[Opening Information shown section]

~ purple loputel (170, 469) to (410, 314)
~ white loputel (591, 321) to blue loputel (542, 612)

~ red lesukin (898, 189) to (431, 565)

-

[Closing Information shown section]

What to work on: Could you write out the material above exactly as it appears?

Completed exercise:
~ purple loputel (170, 469) to (410, 314)
~ white loputel (591, 321) to blue loputel (542, 612)

~ red lesukin (898, 189) to (431, 565)

-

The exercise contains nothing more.